An exact reproduction of the lines from the one with "brown hexagon: (1114, 1274)" to the end of the data below is required. No other lines may be included.
Segment Start: SOURCE MATERIAL
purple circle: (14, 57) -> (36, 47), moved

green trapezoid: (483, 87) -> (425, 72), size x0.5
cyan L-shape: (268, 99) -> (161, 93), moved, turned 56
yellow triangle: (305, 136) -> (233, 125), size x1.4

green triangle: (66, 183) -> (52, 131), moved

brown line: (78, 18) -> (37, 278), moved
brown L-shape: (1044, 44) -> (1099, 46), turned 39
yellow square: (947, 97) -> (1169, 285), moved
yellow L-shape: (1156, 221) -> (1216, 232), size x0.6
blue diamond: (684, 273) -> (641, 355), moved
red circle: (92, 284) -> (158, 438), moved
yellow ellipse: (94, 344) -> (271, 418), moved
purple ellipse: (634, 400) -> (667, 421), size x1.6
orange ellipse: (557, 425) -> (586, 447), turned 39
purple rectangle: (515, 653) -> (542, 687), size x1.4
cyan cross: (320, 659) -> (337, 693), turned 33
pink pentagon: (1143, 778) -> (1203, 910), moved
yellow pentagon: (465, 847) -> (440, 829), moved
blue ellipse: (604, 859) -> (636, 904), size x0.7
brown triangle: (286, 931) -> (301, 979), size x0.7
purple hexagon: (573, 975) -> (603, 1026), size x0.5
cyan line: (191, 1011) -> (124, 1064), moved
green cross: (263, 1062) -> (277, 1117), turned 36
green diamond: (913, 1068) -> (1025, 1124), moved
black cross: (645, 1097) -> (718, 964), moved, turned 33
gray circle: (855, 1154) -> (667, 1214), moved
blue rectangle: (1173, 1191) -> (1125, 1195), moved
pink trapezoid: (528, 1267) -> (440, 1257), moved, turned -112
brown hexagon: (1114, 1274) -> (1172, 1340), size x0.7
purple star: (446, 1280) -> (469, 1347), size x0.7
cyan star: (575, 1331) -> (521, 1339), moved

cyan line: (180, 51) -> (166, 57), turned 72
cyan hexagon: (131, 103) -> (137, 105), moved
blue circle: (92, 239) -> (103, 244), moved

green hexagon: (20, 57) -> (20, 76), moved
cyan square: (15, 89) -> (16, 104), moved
Segment End: SOURCE MATERIAL
* SOLVED EXERCISE
brown hexagon: (1114, 1274) -> (1172, 1340), size x0.7
purple star: (446, 1280) -> (469, 1347), size x0.7
cyan star: (575, 1331) -> (521, 1339), moved

cyan line: (180, 51) -> (166, 57), turned 72
cyan hexagon: (131, 103) -> (137, 105), moved
blue circle: (92, 239) -> (103, 244), moved

green hexagon: (20, 57) -> (20, 76), moved
cyan square: (15, 89) -> (16, 104), moved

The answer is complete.